▸ **Objective**:
Extract each line of the material below that contains the string "should". Matching is case-sensitive.

>> Start The records

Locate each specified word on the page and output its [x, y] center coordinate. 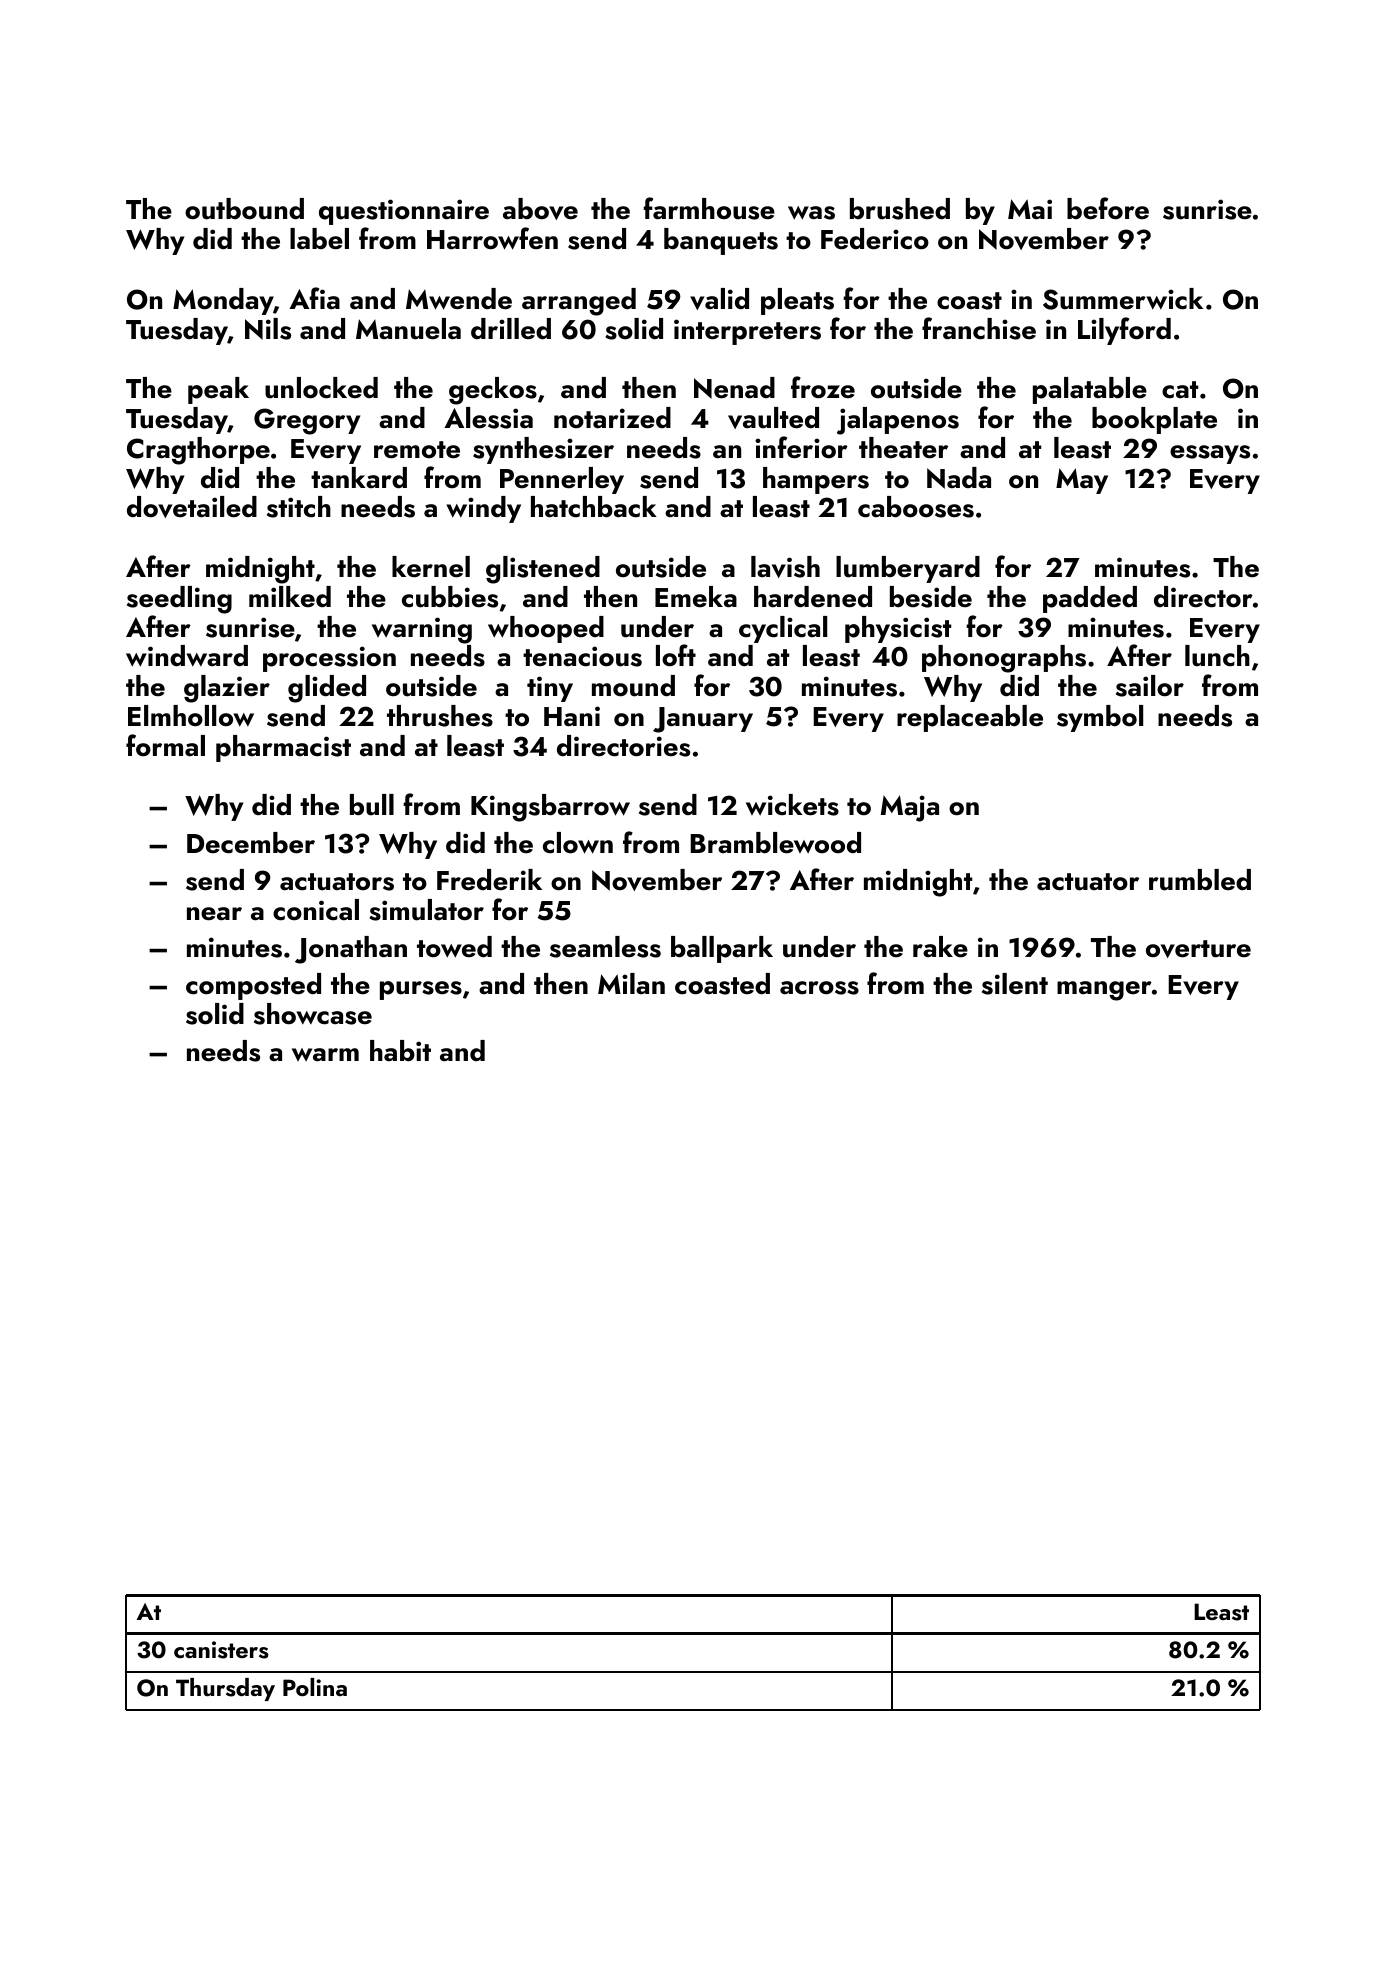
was [811, 213]
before [1108, 208]
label [319, 239]
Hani [572, 716]
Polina [315, 1687]
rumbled [1200, 880]
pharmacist [283, 748]
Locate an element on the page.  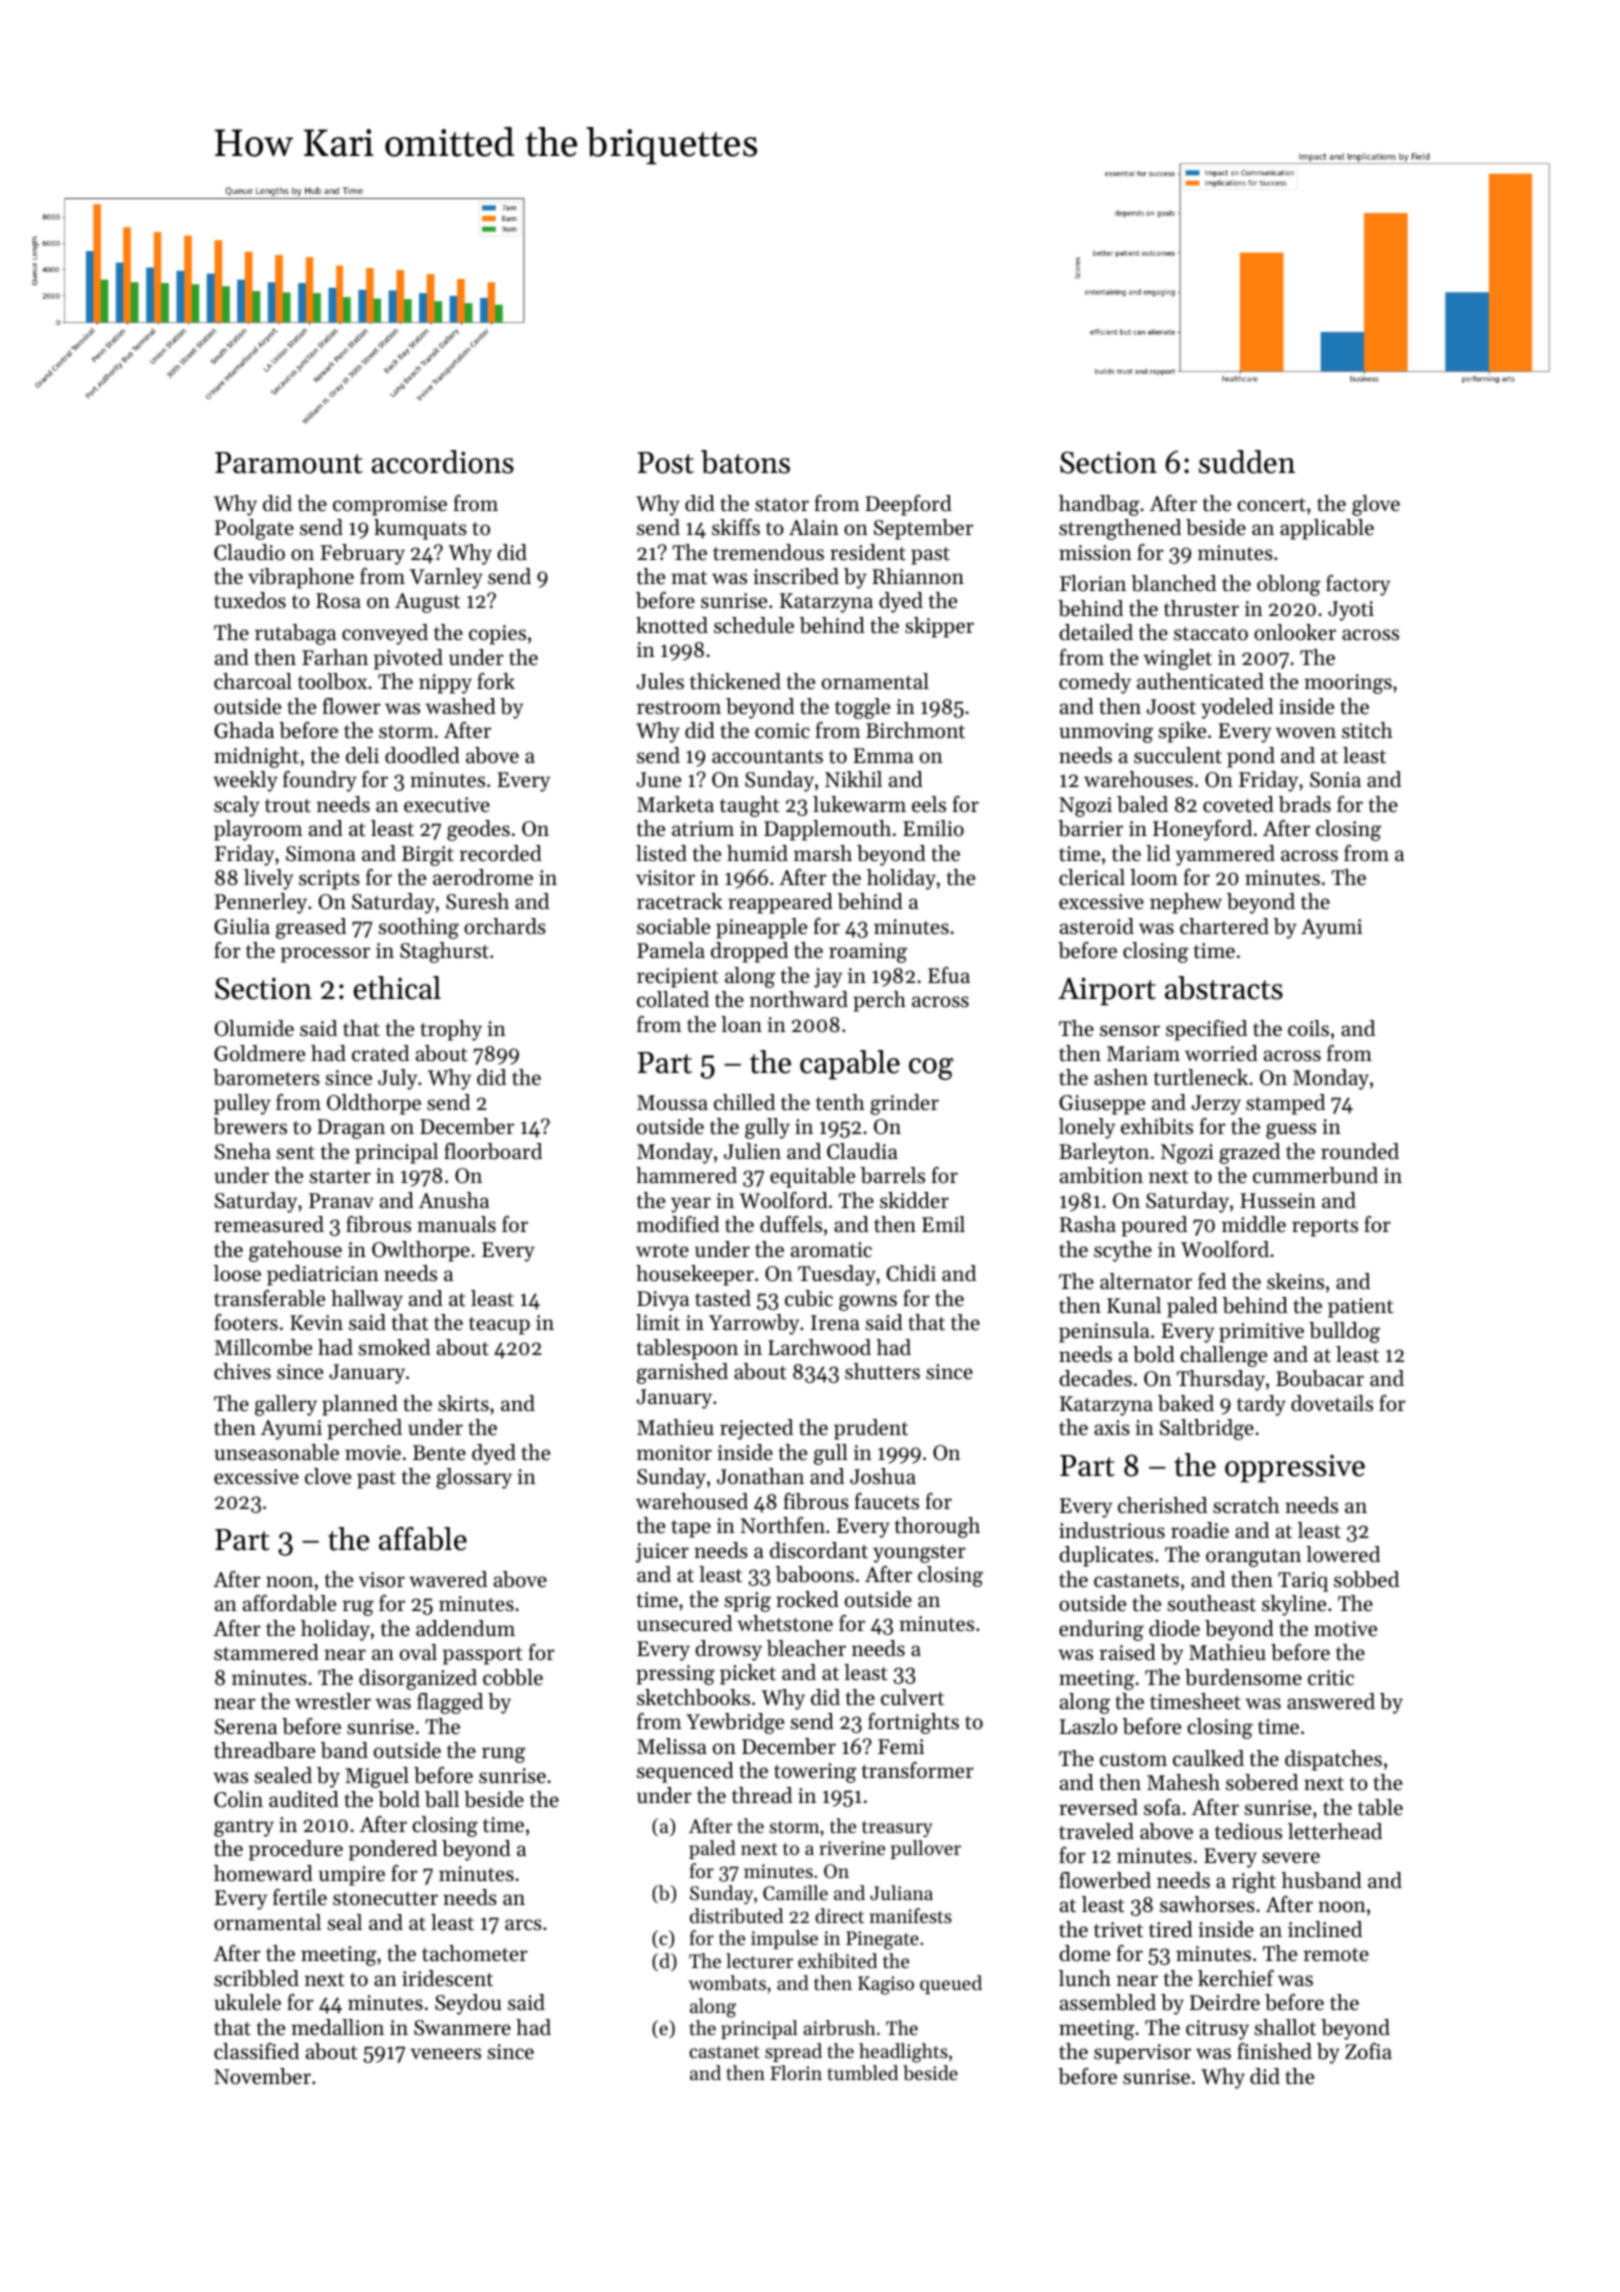
yammered is located at coordinates (1225, 855).
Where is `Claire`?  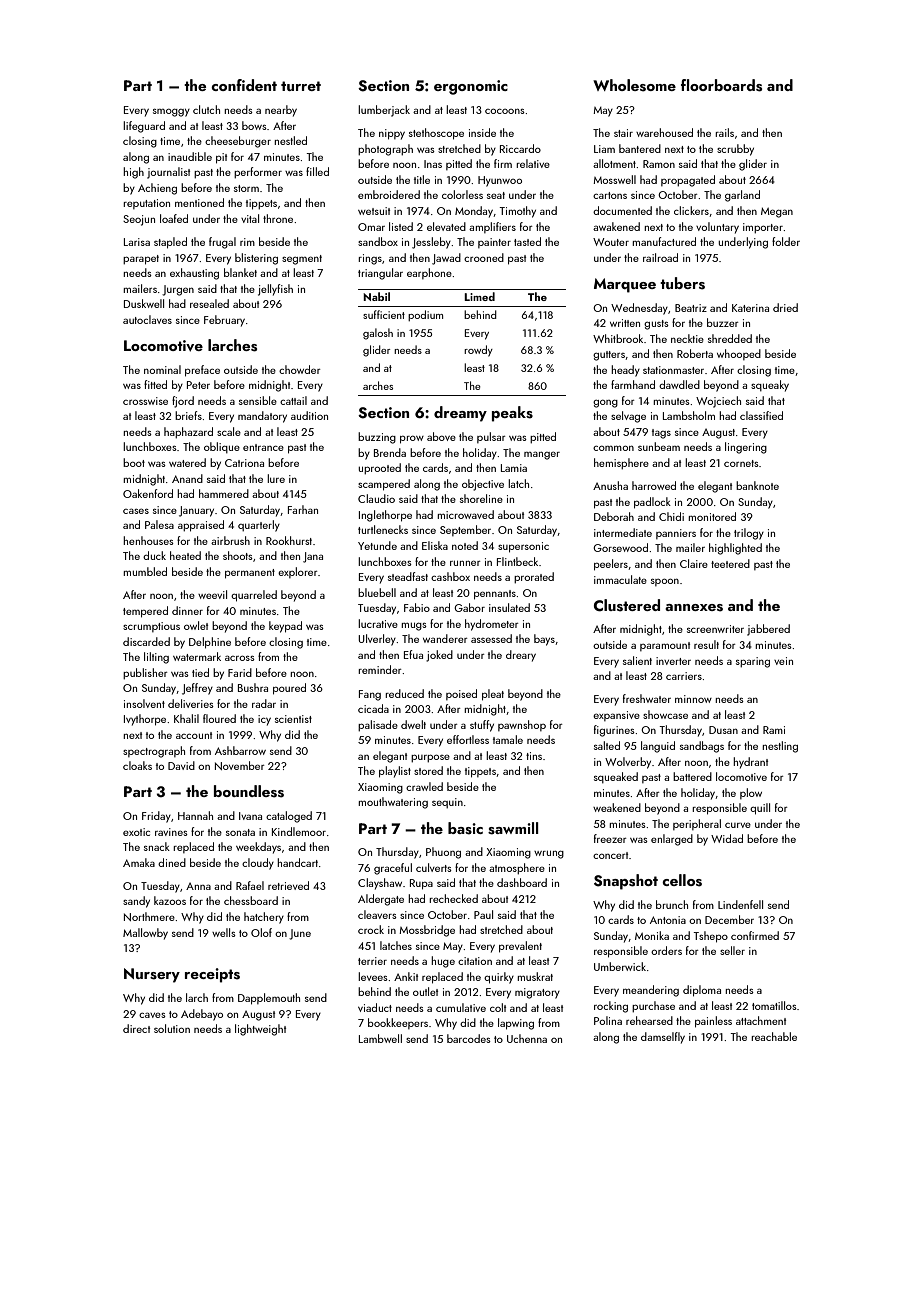
Claire is located at coordinates (694, 563).
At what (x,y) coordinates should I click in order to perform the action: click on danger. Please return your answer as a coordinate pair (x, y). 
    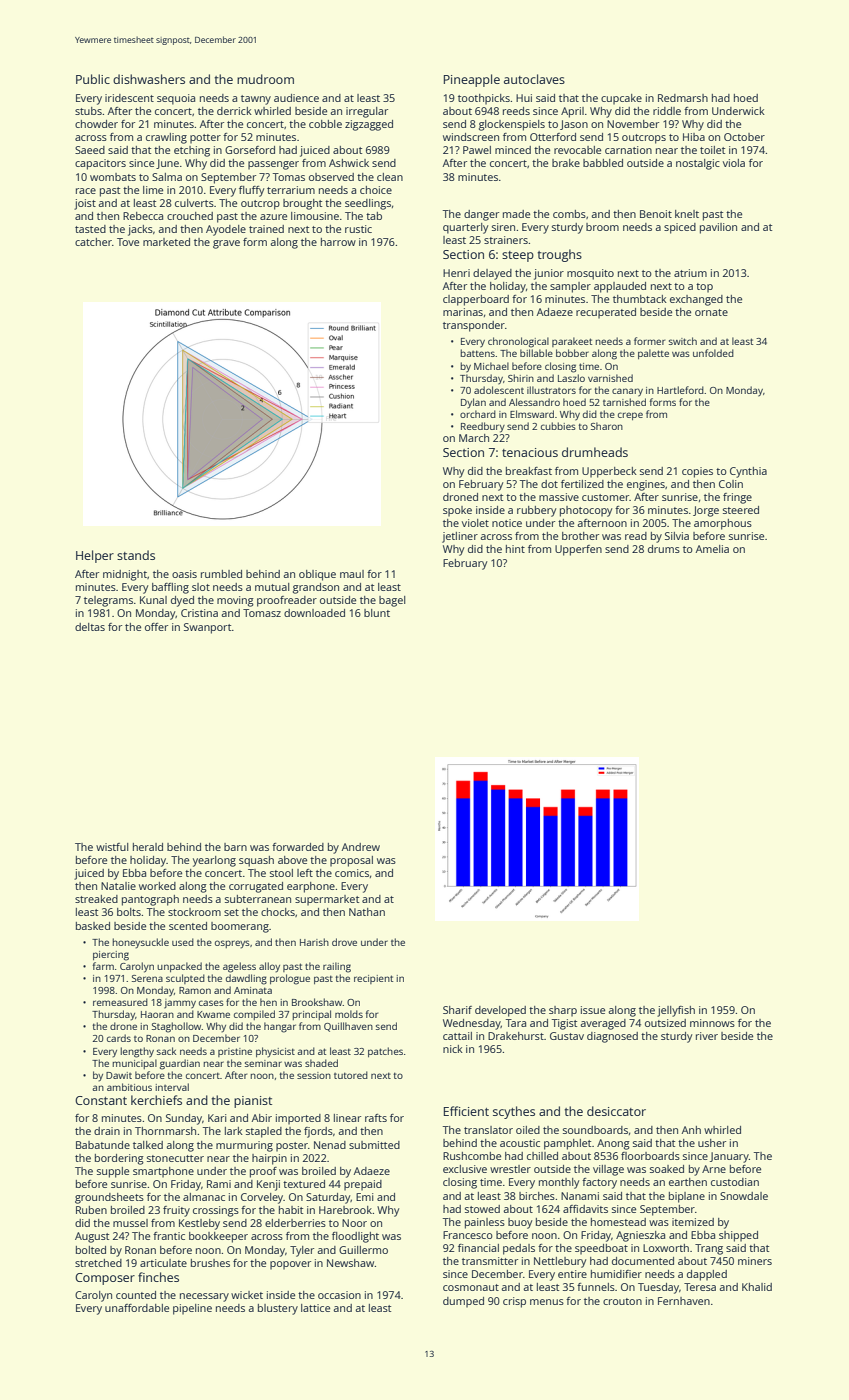
    Looking at the image, I should click on (481, 215).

>> End The records

▸ **Solution to the exercise**:
At what (x,y) coordinates should I click in order to perform the action: click on danger. Please return your answer as a coordinate pair (x, y). 
    Looking at the image, I should click on (481, 215).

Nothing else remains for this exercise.